**WHAT IS BEING ASKED:** Isolate every line in the records below with "school" in it.

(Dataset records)
BEGIN

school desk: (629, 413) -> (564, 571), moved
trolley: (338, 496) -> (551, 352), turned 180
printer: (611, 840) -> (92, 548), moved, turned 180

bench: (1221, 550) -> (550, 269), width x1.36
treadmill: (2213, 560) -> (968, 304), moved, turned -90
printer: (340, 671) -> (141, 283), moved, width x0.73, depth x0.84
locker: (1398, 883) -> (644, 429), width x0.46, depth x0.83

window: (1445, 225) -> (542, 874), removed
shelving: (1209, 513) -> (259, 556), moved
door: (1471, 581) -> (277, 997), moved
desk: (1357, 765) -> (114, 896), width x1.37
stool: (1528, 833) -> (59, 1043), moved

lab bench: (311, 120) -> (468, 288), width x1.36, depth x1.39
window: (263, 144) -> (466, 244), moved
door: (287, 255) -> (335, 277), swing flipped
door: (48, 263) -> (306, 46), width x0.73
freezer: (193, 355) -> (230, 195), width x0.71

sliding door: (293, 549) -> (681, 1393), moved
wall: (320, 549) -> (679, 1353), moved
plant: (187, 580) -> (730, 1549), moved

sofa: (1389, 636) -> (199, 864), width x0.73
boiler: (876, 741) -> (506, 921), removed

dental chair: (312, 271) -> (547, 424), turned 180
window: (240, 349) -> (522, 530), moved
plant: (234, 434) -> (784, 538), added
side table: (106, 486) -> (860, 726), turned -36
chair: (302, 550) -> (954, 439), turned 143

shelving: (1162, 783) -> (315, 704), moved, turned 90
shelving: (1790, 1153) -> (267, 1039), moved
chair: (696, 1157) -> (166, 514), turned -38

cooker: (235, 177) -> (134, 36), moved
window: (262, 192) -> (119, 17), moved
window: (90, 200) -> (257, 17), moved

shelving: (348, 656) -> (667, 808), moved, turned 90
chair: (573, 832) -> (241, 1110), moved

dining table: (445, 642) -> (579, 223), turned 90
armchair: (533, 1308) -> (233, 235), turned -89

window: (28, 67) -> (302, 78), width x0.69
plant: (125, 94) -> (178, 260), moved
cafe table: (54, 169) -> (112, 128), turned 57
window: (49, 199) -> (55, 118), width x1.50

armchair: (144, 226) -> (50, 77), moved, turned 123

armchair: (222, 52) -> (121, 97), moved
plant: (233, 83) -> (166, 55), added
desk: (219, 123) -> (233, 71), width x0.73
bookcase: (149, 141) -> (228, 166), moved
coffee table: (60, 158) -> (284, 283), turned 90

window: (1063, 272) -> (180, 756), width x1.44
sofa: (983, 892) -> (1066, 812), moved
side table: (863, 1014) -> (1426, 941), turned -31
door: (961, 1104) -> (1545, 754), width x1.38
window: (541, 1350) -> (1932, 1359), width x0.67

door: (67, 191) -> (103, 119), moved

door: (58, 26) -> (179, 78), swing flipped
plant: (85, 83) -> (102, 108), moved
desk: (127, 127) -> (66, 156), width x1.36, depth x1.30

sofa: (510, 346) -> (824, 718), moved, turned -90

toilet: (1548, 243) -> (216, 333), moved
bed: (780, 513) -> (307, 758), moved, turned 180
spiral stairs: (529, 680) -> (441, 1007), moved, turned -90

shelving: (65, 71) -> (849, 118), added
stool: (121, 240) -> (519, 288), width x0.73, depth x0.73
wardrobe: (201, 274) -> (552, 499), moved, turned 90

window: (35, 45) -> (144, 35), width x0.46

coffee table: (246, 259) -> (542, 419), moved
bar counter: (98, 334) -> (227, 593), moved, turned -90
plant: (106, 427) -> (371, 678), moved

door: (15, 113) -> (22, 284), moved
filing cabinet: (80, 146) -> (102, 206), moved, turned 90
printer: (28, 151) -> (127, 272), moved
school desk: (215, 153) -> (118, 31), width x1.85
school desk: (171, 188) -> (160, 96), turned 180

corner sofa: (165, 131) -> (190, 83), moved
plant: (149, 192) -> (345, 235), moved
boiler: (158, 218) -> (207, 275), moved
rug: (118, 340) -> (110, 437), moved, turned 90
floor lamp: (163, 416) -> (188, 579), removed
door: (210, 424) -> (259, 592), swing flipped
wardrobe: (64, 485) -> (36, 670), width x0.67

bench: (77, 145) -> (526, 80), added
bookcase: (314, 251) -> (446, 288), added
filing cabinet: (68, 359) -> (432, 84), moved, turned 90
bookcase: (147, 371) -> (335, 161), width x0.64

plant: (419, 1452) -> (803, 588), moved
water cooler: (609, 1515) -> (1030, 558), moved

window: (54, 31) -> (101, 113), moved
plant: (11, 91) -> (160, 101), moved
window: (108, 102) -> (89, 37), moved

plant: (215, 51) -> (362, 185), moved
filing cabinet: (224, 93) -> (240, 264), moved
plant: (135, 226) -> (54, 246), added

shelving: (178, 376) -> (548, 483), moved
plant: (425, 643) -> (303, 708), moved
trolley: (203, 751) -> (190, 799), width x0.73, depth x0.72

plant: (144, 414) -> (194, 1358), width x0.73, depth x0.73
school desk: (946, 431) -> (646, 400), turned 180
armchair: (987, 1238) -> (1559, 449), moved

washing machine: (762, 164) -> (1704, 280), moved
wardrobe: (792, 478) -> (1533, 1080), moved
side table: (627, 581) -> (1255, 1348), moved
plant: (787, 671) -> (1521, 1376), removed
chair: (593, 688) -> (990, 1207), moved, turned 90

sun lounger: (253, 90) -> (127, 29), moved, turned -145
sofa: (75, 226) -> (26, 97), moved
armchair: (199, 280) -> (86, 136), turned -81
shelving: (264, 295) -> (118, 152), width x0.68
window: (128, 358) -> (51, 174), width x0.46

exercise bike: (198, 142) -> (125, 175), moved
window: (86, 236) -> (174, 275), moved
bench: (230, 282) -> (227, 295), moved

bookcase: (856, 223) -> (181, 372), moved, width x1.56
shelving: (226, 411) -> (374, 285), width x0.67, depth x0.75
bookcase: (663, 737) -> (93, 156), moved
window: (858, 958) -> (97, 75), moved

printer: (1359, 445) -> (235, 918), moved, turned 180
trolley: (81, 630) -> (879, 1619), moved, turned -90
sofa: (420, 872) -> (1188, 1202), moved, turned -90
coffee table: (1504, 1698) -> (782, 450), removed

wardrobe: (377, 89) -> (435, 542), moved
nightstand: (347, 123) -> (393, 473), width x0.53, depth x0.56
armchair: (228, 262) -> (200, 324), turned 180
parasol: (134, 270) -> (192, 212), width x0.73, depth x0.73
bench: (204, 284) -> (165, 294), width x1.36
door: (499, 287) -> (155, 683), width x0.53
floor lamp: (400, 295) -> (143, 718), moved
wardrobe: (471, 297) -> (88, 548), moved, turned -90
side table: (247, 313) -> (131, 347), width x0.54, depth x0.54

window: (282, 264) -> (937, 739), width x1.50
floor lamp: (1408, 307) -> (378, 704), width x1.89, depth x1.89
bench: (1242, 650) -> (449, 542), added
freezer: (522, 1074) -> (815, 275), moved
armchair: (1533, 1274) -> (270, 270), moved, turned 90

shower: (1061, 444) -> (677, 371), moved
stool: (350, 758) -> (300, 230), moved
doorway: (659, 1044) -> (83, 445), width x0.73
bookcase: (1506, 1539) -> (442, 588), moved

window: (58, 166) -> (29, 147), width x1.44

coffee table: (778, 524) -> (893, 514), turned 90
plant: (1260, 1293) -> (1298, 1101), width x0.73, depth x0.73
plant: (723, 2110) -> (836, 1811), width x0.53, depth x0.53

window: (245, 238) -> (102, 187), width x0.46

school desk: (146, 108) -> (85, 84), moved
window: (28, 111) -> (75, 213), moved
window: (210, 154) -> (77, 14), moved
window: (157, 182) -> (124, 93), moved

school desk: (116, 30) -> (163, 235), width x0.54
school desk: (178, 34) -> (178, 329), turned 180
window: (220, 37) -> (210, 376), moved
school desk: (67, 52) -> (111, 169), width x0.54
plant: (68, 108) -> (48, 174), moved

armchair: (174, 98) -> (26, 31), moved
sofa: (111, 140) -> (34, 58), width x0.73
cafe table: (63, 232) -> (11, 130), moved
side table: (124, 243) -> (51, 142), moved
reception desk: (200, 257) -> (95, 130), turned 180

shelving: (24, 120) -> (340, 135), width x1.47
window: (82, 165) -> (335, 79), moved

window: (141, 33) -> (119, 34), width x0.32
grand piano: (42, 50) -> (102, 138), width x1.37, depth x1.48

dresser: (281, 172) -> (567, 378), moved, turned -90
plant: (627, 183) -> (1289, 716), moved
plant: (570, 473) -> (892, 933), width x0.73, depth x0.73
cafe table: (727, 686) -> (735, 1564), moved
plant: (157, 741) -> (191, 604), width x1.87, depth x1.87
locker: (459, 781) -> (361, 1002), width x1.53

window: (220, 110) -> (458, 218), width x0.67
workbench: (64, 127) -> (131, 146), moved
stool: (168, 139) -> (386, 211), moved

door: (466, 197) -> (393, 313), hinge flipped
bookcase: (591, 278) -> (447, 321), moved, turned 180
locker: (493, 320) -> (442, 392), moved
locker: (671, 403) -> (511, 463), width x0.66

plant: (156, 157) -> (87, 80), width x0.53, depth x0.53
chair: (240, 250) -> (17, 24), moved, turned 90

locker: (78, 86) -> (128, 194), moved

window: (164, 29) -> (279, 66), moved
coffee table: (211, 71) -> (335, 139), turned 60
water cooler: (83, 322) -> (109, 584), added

END

**EXPECTED OUTPUT:**
school desk: (629, 413) -> (564, 571), moved
school desk: (215, 153) -> (118, 31), width x1.85
school desk: (171, 188) -> (160, 96), turned 180
school desk: (946, 431) -> (646, 400), turned 180
school desk: (146, 108) -> (85, 84), moved
school desk: (116, 30) -> (163, 235), width x0.54
school desk: (178, 34) -> (178, 329), turned 180
school desk: (67, 52) -> (111, 169), width x0.54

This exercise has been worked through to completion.